• _Try it_
Filter the records below for the word "turned". Copy each line that holds it.

• _Extracted entries_
━━━━━━━━
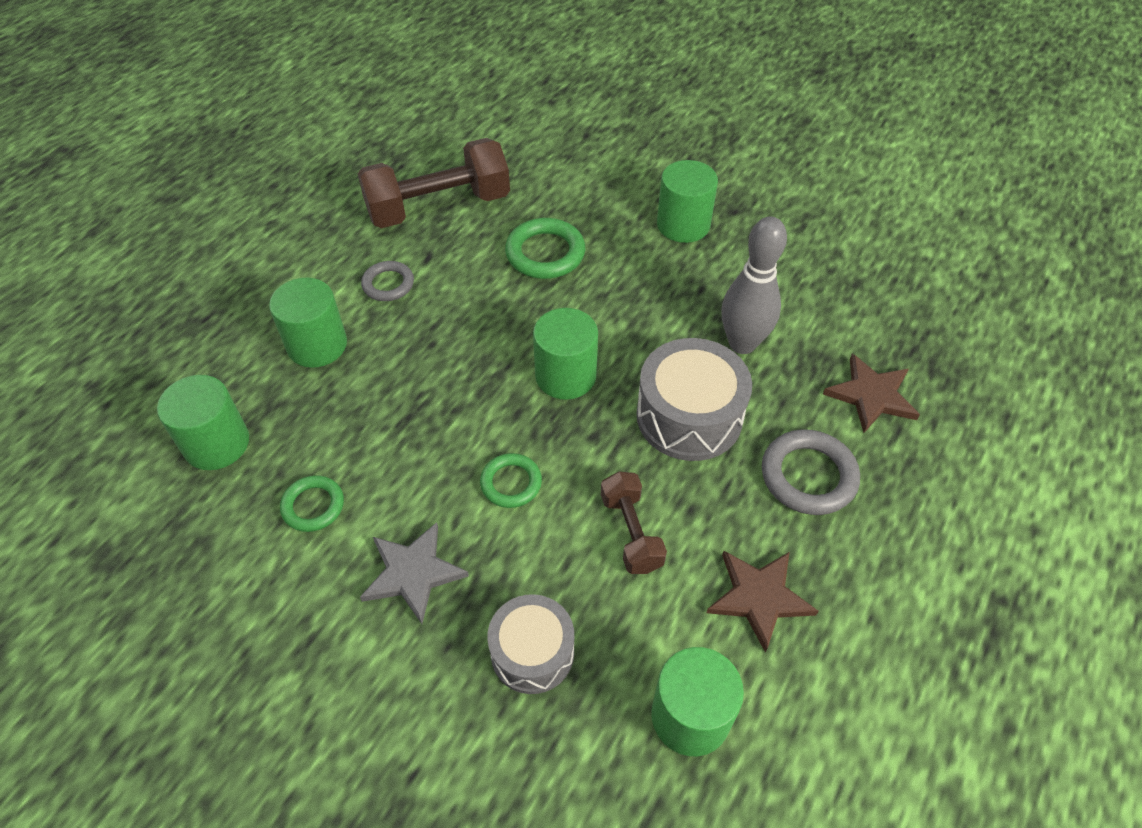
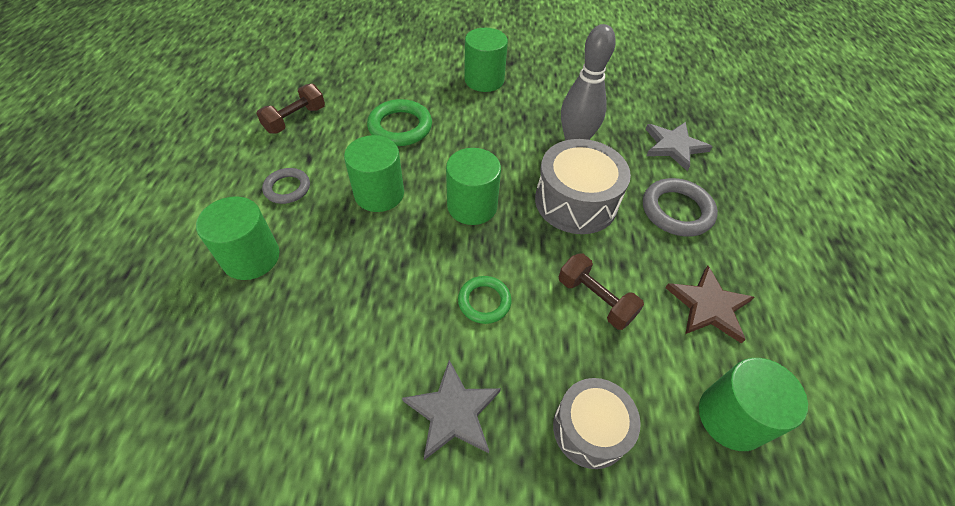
camera: 30 degrees left, 0 degrees up
(216, 443) = (199, 381): green cylinder -> green cylinder (379, 194)
(313, 506) = (328, 396): green ring -> none
(438, 207) = (295, 120): brown dumbbell -> brown dumbbell, size x0.53
(871, 395) = (674, 146): brown star -> grey star

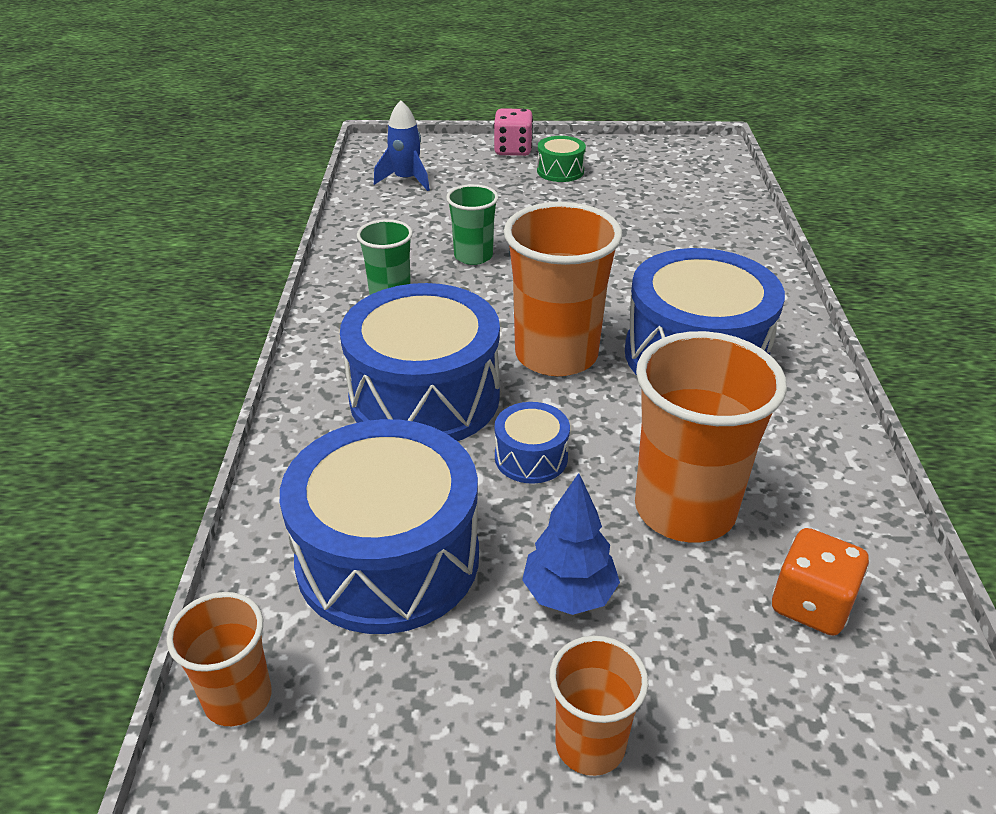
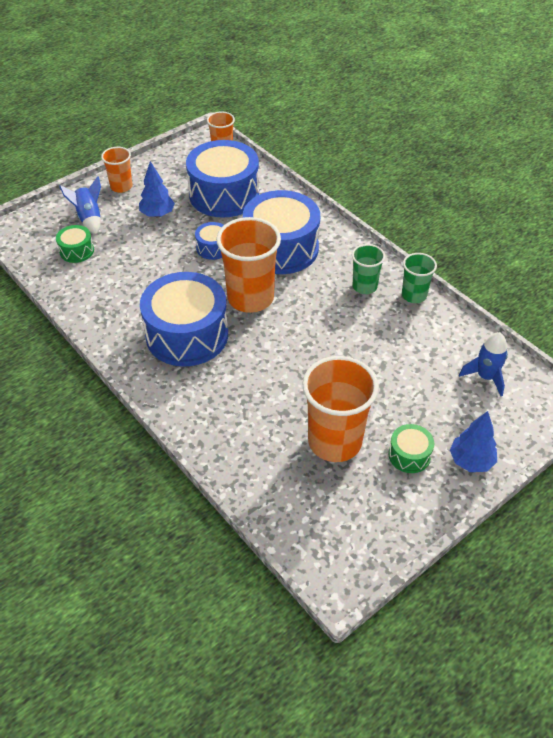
camera: 140 degrees right, 10 degrees up
(473, 256) = (360, 336): green cup -> green cup (414, 295)
(513, 150) = (471, 461): pink dice -> blue tree
(685, 509) = (140, 259): orange cup -> orange cup (334, 441)
(737, 684) = (89, 218): none -> blue rocket
(811, 604) = (77, 251): orange dice -> green drum

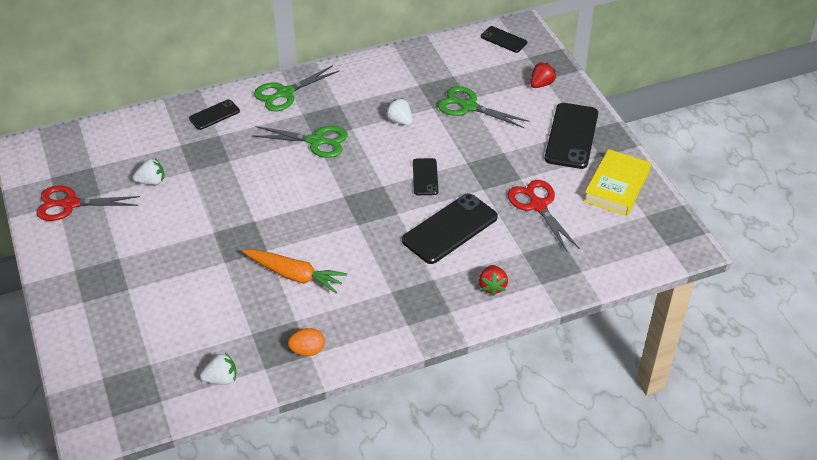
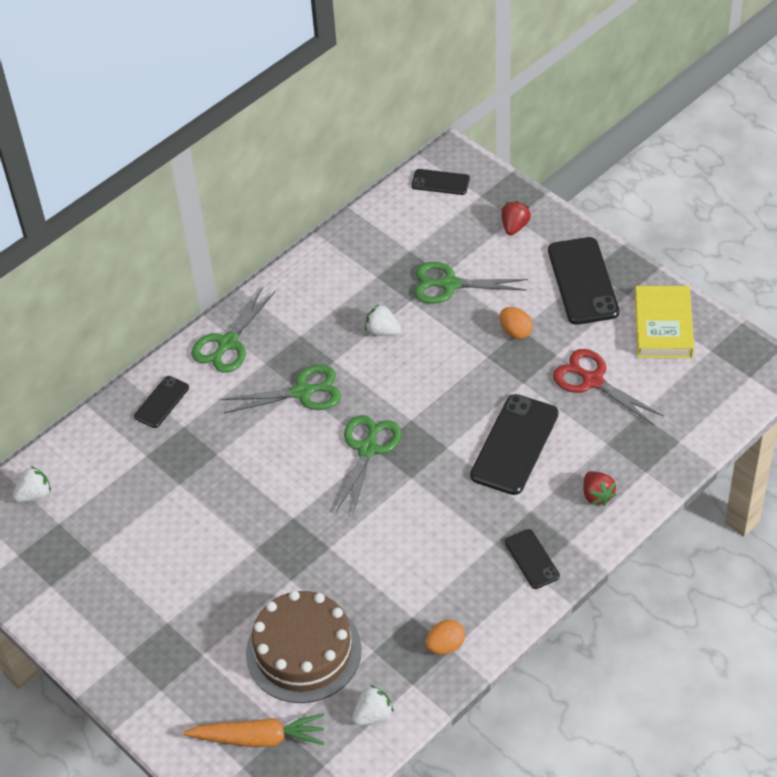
camera: 20 degrees left, 5 degrees up
(70, 204) = (65, 579): red scissors -> none
(151, 181) = (142, 514): white strawberry -> white strawberry (34, 494)
(200, 314) = (303, 651): none -> brown cake
(295, 275) = (379, 565): orange carrot -> orange carrot (259, 738)
(338, 194) = (367, 449): none -> green scissors
(425, 177) = (452, 391): black phone -> black phone (532, 559)
(499, 153) = (515, 331): none -> orange egg

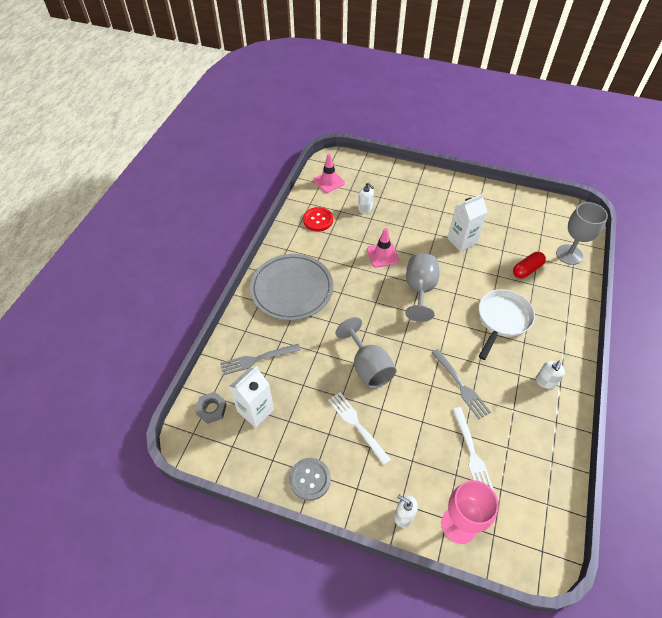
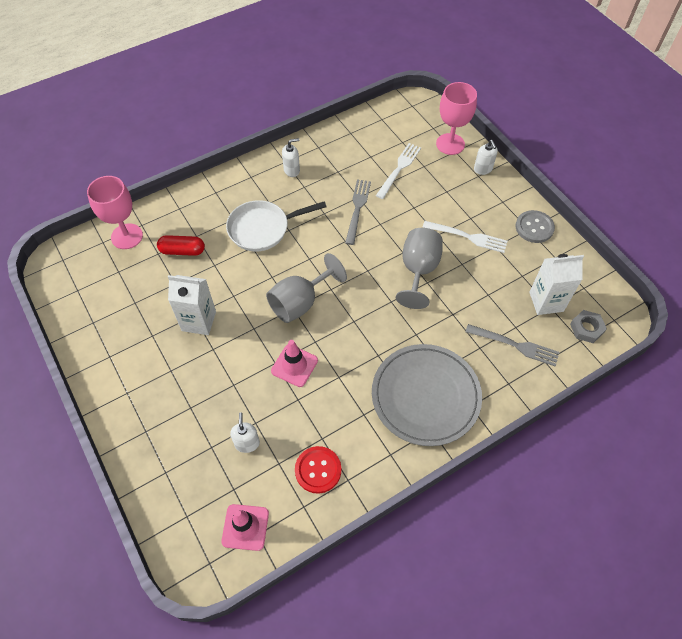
camera: 140 degrees left, 5 degrees up
(357, 425) = (467, 237): white fork -> white fork turned 75 degrees counterclockwise
(569, 254) = (127, 236): grey goblet -> pink goblet

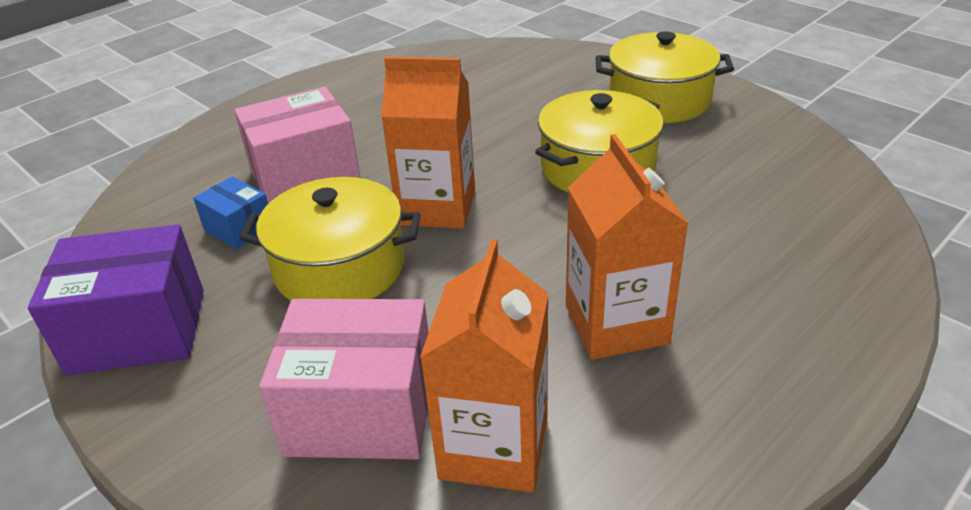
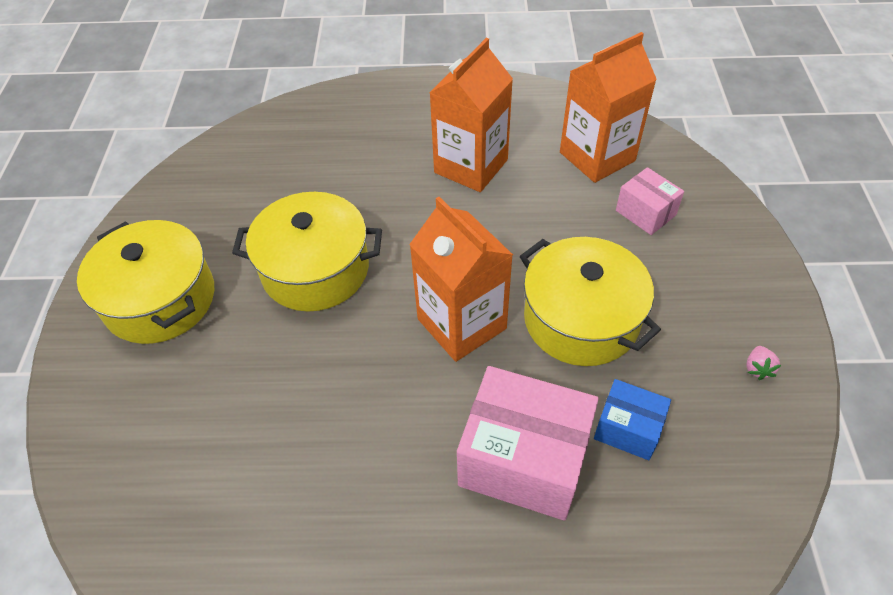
camera: 135 degrees left, 15 degrees up
(138, 331) = (757, 368): purple box -> pink strawberry
(239, 228) = (628, 429): blue box -> blue box turned 60 degrees counterclockwise
(361, 411) = (645, 213): pink box -> pink box, size x0.53

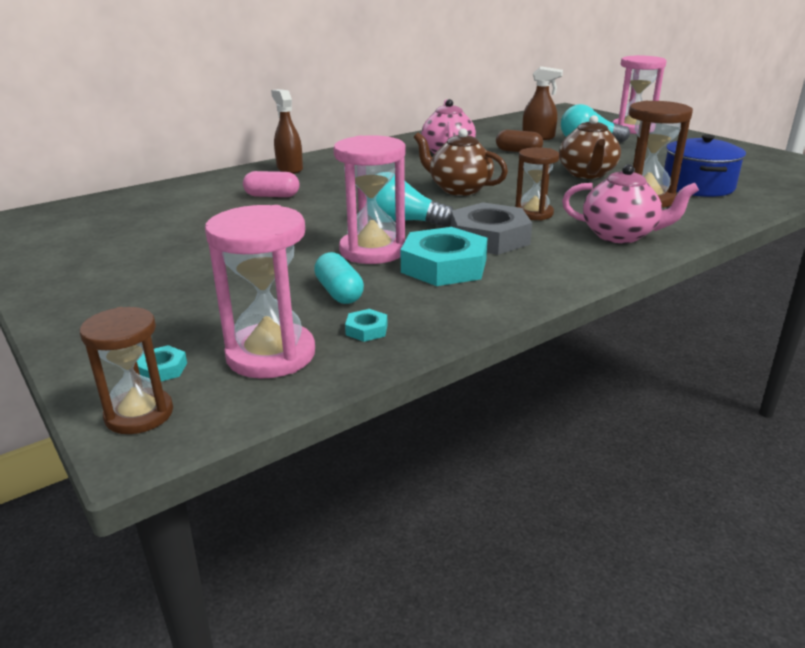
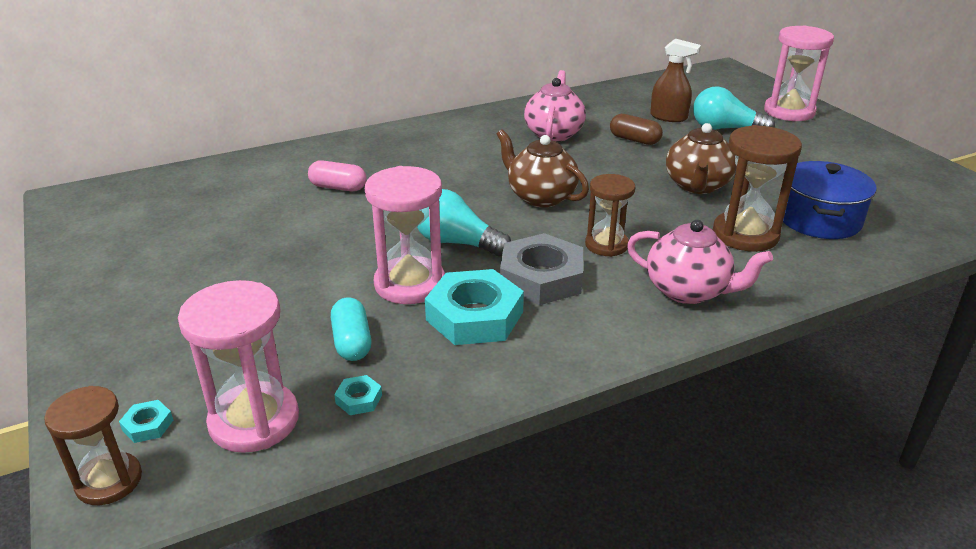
camera: 10 degrees right, 5 degrees up
(289, 169) = (371, 146): brown spray bottle -> none

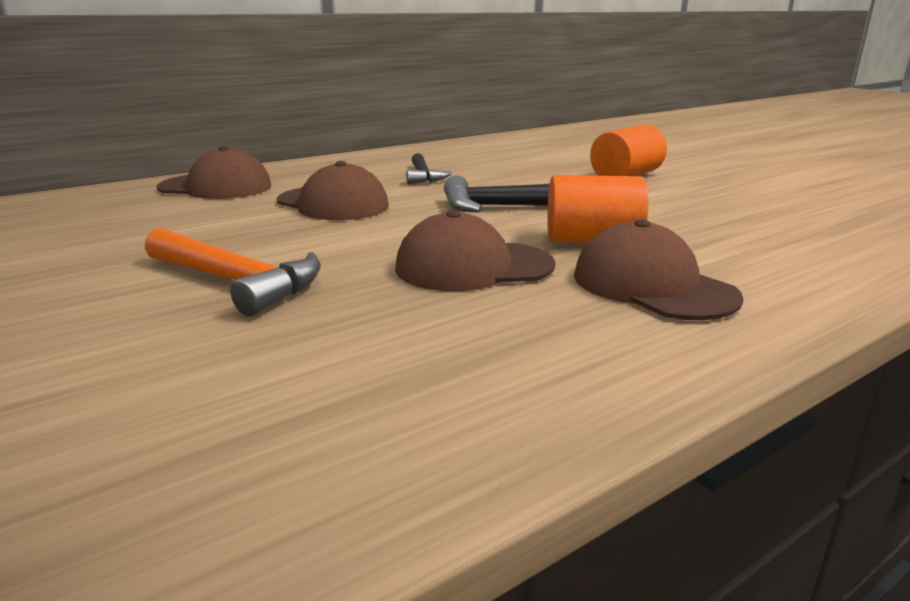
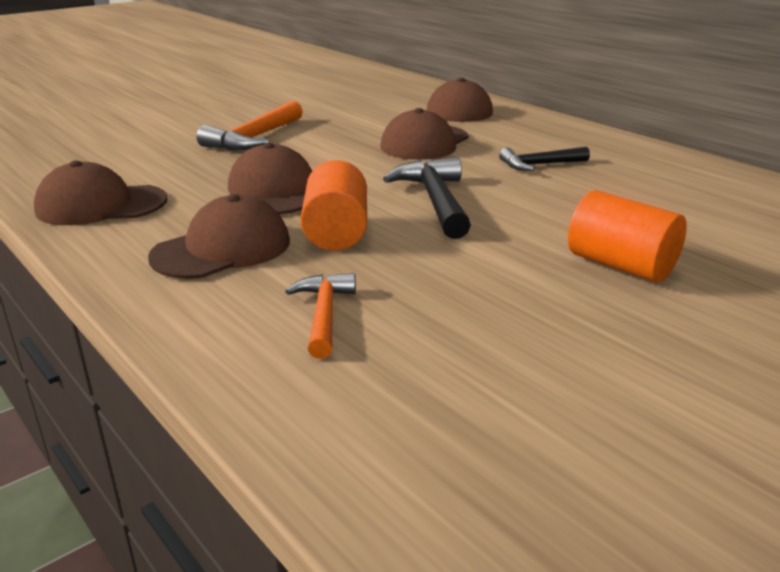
camera: 85 degrees right, 5 degrees up
(521, 379) = (101, 205): none -> brown cap
(762, 245) = (324, 315): none -> orange hammer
━━━━━━━━
• _Exercise solution_
(357, 425) = (467, 237): white fork -> white fork turned 75 degrees counterclockwise
(239, 228) = (628, 429): blue box -> blue box turned 60 degrees counterclockwise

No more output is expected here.